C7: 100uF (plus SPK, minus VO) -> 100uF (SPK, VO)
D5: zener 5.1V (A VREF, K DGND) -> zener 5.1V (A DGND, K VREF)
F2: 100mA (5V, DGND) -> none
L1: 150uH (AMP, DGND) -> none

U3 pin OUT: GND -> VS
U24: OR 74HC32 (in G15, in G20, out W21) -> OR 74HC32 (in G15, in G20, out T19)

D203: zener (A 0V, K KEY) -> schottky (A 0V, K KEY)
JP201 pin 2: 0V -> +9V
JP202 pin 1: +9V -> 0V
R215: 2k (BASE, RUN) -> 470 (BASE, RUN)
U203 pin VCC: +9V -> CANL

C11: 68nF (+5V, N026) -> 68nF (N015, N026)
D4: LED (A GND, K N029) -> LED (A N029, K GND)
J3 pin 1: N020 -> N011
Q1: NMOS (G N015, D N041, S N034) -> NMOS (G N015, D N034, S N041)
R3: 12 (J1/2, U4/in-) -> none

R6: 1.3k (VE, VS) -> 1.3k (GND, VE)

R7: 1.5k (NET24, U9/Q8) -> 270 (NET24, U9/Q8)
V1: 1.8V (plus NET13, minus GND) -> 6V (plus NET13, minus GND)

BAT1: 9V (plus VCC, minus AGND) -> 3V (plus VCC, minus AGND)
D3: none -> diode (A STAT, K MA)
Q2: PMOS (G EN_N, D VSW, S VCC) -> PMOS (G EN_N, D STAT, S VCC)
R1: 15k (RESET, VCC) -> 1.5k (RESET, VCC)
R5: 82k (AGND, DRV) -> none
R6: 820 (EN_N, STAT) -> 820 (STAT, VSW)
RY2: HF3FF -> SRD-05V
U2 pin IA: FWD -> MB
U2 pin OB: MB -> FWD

### Work item
Nothing may be dropped or altered. Copy every line above.

### Answer to this task
C7: 100uF (plus SPK, minus VO) -> 100uF (SPK, VO)
D5: zener 5.1V (A VREF, K DGND) -> zener 5.1V (A DGND, K VREF)
F2: 100mA (5V, DGND) -> none
L1: 150uH (AMP, DGND) -> none

U3 pin OUT: GND -> VS
U24: OR 74HC32 (in G15, in G20, out W21) -> OR 74HC32 (in G15, in G20, out T19)

D203: zener (A 0V, K KEY) -> schottky (A 0V, K KEY)
JP201 pin 2: 0V -> +9V
JP202 pin 1: +9V -> 0V
R215: 2k (BASE, RUN) -> 470 (BASE, RUN)
U203 pin VCC: +9V -> CANL

C11: 68nF (+5V, N026) -> 68nF (N015, N026)
D4: LED (A GND, K N029) -> LED (A N029, K GND)
J3 pin 1: N020 -> N011
Q1: NMOS (G N015, D N041, S N034) -> NMOS (G N015, D N034, S N041)
R3: 12 (J1/2, U4/in-) -> none

R6: 1.3k (VE, VS) -> 1.3k (GND, VE)

R7: 1.5k (NET24, U9/Q8) -> 270 (NET24, U9/Q8)
V1: 1.8V (plus NET13, minus GND) -> 6V (plus NET13, minus GND)

BAT1: 9V (plus VCC, minus AGND) -> 3V (plus VCC, minus AGND)
D3: none -> diode (A STAT, K MA)
Q2: PMOS (G EN_N, D VSW, S VCC) -> PMOS (G EN_N, D STAT, S VCC)
R1: 15k (RESET, VCC) -> 1.5k (RESET, VCC)
R5: 82k (AGND, DRV) -> none
R6: 820 (EN_N, STAT) -> 820 (STAT, VSW)
RY2: HF3FF -> SRD-05V
U2 pin IA: FWD -> MB
U2 pin OB: MB -> FWD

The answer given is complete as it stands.